TASK DIRECTIONS ▸ Count the lines in the entries below that contain the string "acciaccatura", matching case exactly. Reply with the number alone.

DATA EXCERPTS ▸
## start
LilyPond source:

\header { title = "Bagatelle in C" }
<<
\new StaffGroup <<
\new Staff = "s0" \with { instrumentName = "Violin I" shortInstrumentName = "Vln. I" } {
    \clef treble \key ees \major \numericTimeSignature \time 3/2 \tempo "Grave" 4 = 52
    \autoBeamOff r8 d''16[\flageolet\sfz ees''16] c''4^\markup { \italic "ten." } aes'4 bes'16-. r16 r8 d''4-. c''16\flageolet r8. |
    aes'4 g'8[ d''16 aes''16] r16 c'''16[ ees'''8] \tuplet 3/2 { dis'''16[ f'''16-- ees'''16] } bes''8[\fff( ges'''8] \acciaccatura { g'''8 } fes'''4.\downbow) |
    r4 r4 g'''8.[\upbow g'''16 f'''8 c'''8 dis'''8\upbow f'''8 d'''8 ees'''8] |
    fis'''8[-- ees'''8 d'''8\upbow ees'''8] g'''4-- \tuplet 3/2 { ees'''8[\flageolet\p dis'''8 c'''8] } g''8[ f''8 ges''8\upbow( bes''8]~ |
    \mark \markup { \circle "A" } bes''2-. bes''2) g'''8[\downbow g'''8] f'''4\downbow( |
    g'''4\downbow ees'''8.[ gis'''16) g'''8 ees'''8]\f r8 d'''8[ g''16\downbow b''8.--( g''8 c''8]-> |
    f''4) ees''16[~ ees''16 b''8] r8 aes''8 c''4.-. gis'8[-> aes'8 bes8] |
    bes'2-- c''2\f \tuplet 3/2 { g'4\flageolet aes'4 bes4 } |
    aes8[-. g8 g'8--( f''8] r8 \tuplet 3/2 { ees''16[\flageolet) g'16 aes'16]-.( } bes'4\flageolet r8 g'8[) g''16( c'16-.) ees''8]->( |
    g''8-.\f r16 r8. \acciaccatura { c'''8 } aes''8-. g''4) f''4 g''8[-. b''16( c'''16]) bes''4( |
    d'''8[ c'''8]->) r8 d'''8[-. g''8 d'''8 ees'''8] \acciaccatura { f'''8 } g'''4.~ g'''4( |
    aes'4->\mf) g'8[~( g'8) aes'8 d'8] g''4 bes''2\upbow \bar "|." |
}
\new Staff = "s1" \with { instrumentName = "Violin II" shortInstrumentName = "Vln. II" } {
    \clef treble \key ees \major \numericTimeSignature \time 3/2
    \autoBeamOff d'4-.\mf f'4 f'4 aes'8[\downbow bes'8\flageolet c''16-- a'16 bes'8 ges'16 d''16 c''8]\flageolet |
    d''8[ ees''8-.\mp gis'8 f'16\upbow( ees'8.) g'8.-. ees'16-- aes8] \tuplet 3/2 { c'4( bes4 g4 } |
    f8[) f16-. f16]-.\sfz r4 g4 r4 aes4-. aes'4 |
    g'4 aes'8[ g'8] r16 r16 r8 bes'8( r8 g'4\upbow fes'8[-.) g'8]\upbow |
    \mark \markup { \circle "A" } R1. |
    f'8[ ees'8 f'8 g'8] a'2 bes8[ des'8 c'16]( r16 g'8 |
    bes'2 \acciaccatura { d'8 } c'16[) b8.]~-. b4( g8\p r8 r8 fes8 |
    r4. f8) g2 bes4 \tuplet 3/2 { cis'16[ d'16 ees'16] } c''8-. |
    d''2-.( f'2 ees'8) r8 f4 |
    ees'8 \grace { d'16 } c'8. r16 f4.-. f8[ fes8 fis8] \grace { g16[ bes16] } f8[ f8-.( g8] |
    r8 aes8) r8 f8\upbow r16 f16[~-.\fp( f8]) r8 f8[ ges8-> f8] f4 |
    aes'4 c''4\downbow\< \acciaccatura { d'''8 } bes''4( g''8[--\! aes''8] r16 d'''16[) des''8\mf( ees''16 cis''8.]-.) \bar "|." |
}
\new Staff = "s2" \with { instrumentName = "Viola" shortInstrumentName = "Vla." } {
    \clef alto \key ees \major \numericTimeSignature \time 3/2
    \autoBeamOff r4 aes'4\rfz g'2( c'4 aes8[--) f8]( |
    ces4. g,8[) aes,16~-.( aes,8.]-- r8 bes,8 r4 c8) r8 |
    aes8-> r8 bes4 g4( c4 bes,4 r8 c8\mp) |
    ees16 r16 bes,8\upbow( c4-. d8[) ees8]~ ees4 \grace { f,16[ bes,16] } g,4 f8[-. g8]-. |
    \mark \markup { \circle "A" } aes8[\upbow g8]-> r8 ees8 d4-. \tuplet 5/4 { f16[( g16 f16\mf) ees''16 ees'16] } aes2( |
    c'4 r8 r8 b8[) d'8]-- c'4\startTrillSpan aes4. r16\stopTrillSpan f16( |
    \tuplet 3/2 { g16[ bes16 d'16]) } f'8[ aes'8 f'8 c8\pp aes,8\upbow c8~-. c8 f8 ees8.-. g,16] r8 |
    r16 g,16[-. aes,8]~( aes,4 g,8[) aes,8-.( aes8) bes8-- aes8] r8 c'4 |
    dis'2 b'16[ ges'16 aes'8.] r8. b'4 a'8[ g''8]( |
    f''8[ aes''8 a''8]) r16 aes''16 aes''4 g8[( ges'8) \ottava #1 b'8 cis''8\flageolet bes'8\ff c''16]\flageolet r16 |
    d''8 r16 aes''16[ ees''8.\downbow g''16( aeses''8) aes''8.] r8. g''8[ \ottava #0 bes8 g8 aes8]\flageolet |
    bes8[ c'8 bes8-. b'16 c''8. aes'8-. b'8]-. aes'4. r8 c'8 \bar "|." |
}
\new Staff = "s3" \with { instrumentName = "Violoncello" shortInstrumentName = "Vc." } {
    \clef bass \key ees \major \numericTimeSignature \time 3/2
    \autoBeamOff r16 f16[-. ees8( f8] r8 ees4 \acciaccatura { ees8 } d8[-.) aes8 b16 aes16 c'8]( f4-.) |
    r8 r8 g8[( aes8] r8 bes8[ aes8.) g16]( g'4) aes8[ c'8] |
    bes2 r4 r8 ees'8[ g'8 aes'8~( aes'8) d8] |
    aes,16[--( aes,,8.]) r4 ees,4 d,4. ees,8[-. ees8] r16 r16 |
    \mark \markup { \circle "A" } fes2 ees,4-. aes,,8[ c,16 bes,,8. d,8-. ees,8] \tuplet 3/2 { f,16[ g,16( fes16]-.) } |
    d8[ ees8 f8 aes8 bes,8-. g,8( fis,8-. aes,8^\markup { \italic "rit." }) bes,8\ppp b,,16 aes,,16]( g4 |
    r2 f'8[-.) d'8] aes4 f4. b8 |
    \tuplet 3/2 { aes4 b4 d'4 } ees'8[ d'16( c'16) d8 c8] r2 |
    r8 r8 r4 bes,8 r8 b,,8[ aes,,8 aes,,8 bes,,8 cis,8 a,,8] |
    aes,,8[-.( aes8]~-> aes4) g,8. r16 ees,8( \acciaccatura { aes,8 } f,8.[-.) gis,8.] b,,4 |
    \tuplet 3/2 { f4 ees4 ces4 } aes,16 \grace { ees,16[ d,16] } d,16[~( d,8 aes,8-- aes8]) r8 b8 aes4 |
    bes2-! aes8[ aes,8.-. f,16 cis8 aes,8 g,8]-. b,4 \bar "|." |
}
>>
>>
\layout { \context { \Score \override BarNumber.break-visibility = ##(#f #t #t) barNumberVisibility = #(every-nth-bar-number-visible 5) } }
## end
## start
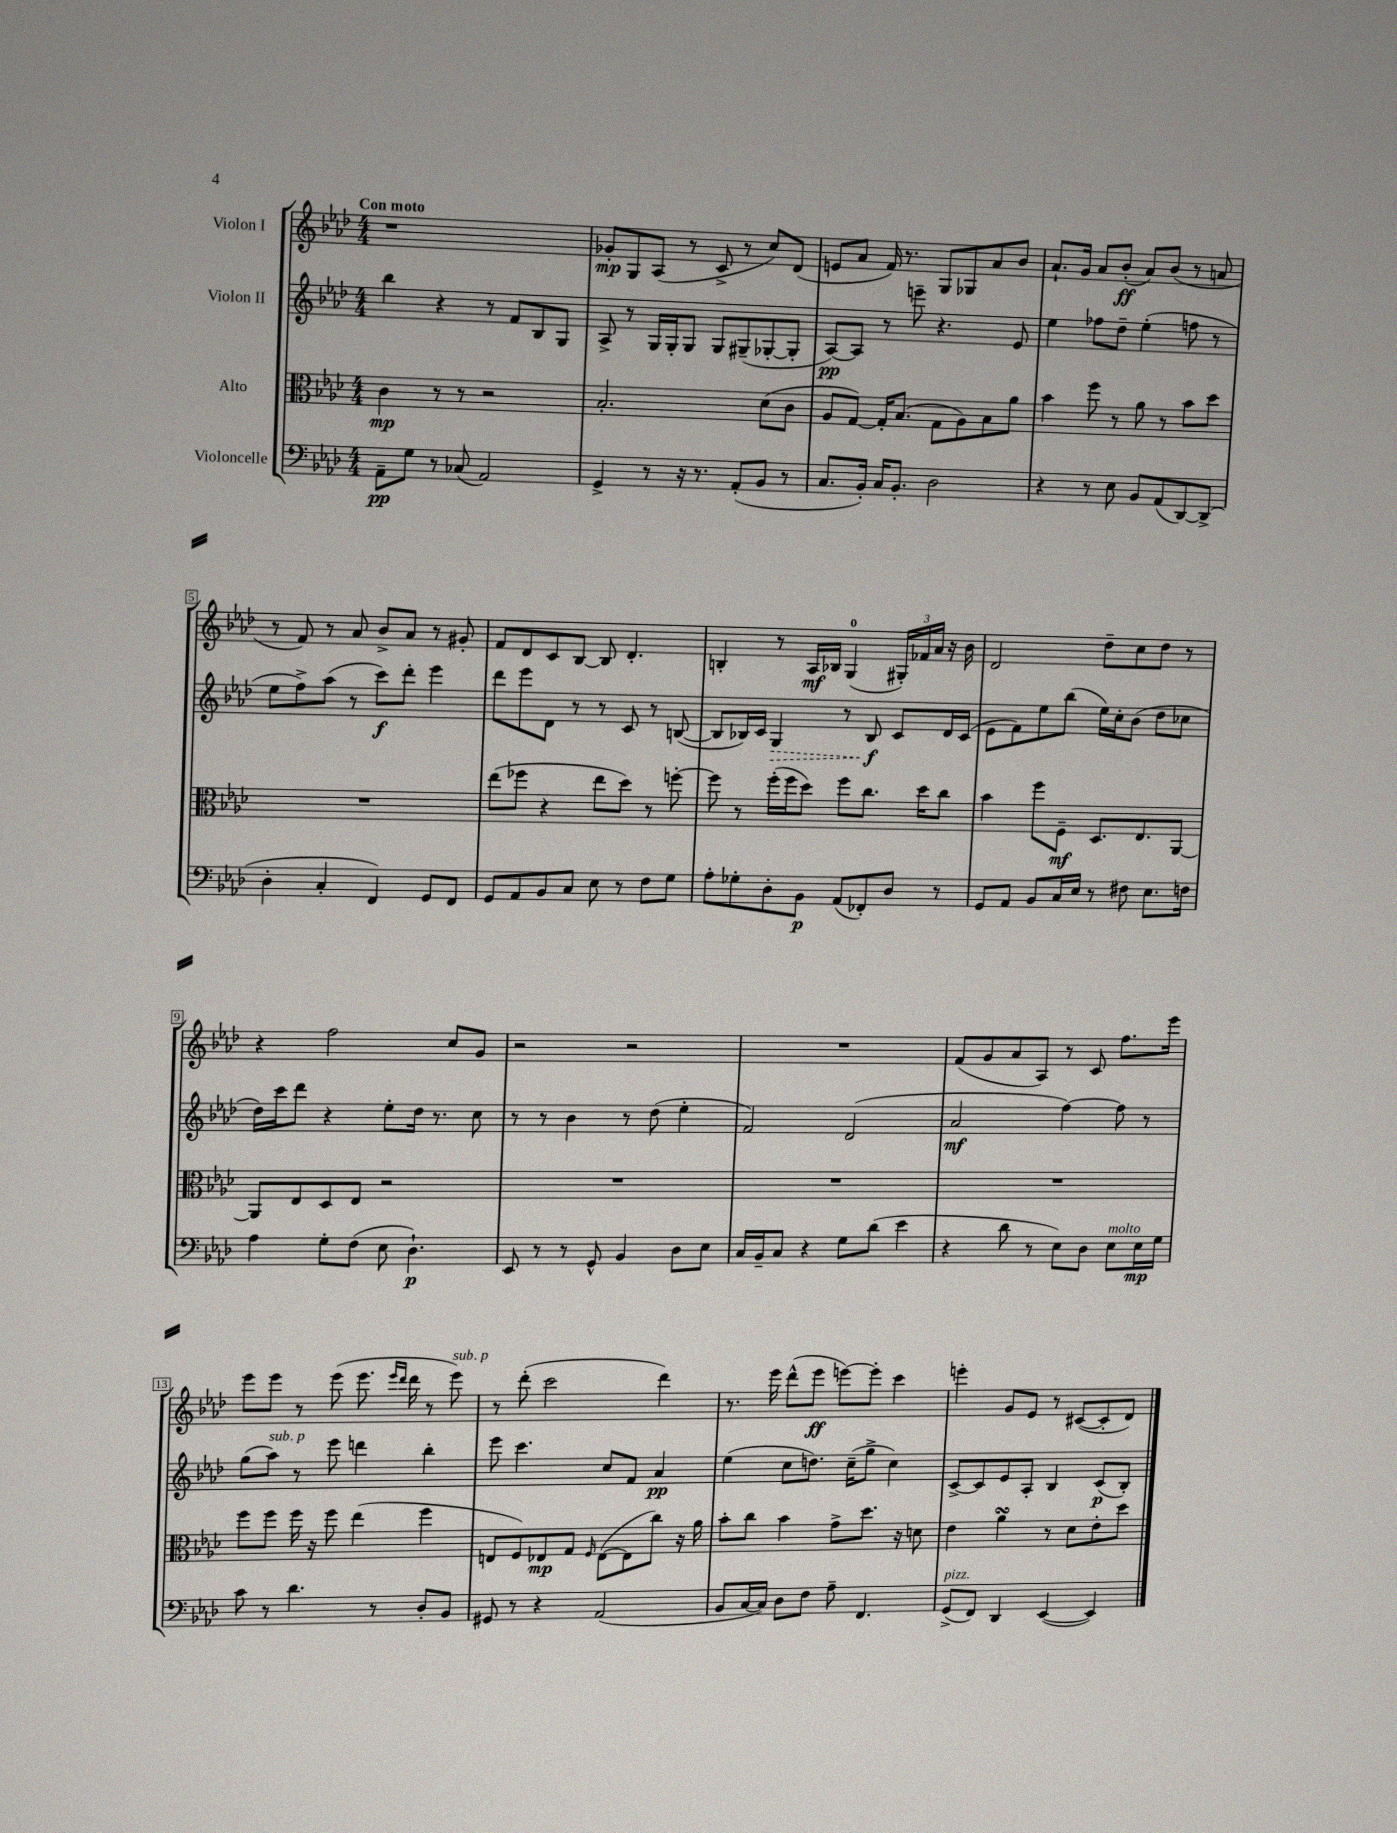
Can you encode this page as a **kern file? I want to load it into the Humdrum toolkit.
## end
## start
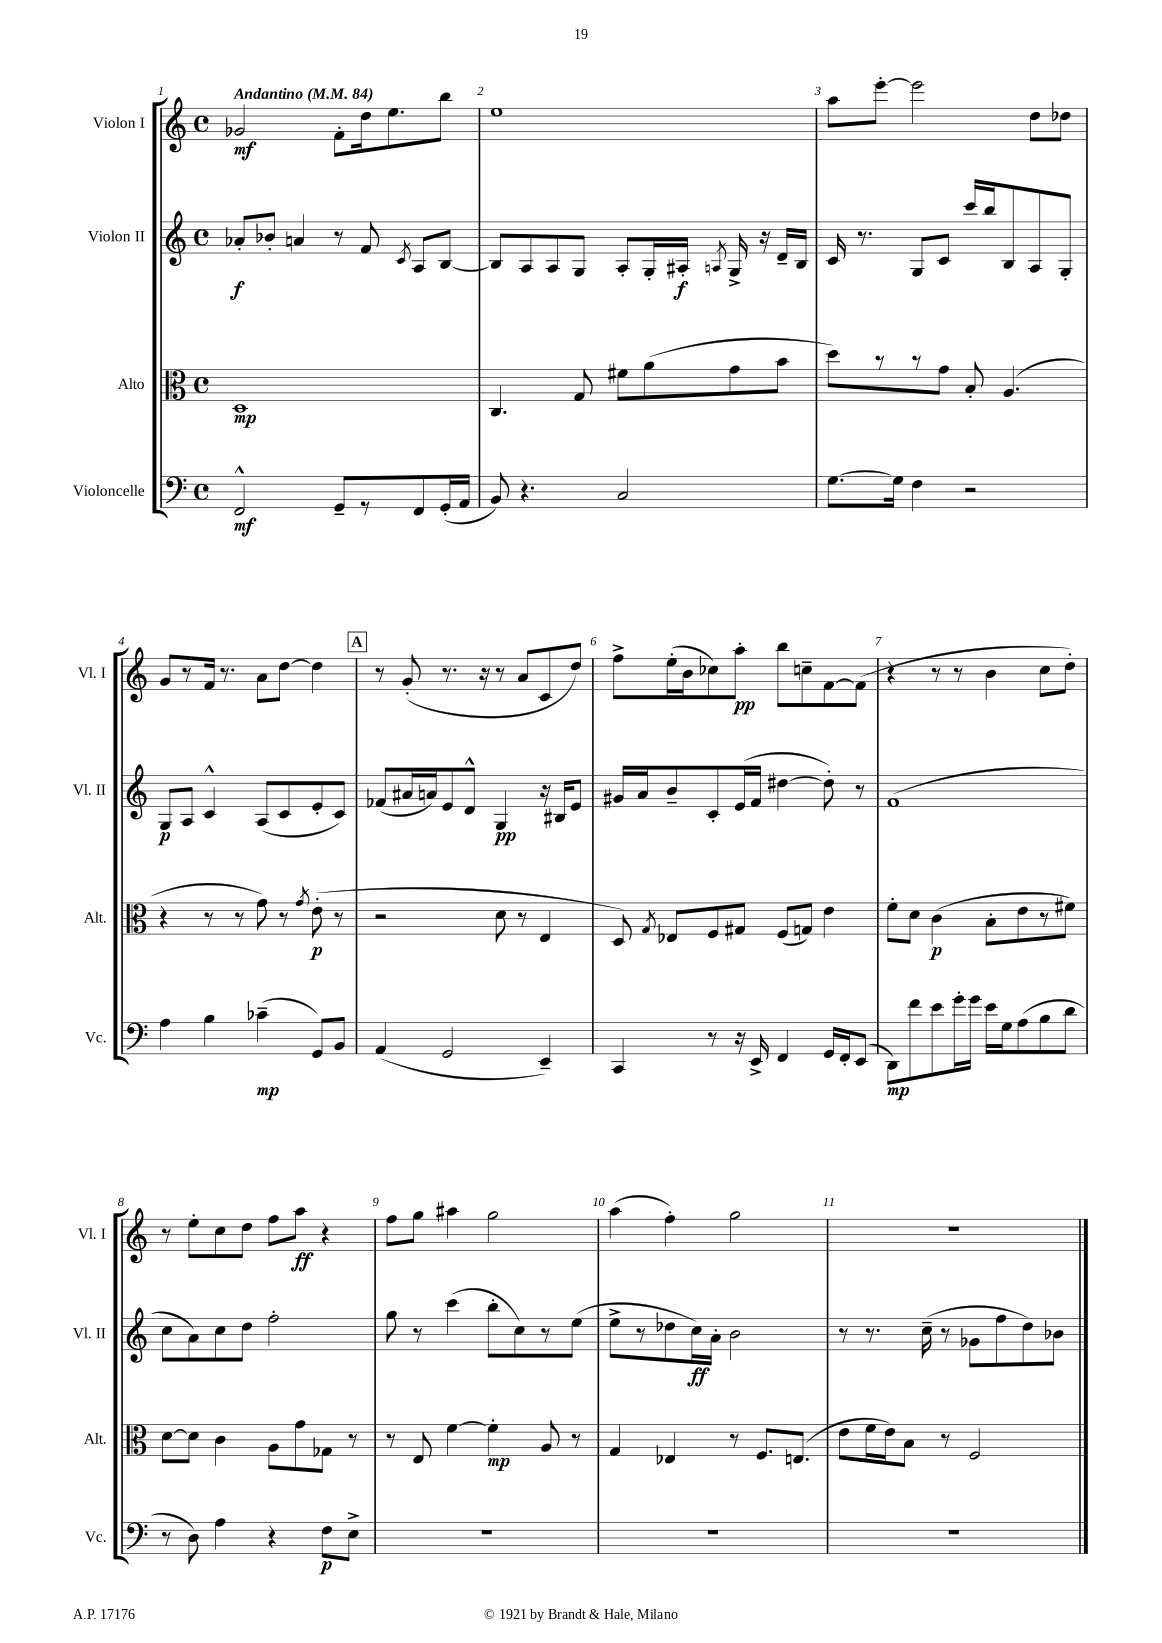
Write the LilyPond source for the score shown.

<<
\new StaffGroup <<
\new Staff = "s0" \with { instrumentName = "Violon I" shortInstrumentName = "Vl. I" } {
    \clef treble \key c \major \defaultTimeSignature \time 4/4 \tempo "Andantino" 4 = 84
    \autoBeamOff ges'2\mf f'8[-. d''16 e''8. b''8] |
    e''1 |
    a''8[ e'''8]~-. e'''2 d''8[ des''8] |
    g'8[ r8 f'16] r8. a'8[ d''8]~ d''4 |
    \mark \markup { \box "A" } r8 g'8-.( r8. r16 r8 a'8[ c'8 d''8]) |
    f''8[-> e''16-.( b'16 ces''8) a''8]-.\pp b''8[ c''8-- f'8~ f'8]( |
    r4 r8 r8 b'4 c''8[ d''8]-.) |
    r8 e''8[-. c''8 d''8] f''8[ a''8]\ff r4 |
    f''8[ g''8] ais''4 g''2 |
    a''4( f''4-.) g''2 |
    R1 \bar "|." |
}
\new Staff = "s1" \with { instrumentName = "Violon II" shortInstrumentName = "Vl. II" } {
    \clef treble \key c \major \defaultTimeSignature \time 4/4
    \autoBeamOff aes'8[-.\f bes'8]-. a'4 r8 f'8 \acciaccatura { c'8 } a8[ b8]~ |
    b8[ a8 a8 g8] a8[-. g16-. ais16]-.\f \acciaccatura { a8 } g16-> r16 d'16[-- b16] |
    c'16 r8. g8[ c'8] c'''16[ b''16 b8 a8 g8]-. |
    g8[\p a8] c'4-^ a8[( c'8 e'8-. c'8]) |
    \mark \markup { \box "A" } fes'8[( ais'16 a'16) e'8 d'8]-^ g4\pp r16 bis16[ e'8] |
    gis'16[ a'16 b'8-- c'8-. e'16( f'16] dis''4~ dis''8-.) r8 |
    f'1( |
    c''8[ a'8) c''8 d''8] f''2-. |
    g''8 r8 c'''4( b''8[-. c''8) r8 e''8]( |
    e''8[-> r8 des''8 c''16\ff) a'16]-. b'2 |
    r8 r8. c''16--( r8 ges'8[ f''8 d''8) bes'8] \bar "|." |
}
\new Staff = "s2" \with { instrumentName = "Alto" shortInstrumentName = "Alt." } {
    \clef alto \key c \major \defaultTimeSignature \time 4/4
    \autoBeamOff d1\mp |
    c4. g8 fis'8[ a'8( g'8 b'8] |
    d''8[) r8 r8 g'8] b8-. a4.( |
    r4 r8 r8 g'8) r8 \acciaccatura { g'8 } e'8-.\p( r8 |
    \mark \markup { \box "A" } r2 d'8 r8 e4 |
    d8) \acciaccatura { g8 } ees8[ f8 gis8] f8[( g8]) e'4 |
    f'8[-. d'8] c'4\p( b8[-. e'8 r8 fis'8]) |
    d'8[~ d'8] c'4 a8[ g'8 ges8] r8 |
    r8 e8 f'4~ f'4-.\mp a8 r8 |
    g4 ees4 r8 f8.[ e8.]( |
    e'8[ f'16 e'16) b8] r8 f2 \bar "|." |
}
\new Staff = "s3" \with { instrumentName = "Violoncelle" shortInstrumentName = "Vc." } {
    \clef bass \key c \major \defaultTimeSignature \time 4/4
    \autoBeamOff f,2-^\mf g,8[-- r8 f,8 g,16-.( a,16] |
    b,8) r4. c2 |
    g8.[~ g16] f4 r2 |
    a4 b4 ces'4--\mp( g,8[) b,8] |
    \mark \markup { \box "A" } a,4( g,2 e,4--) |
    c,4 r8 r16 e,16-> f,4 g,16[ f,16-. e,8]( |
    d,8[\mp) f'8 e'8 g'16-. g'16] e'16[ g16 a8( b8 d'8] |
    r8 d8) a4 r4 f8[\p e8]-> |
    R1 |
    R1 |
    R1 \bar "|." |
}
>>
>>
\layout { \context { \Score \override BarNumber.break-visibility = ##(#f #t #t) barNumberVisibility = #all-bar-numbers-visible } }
## end
TASK RESPONSE ▸ 11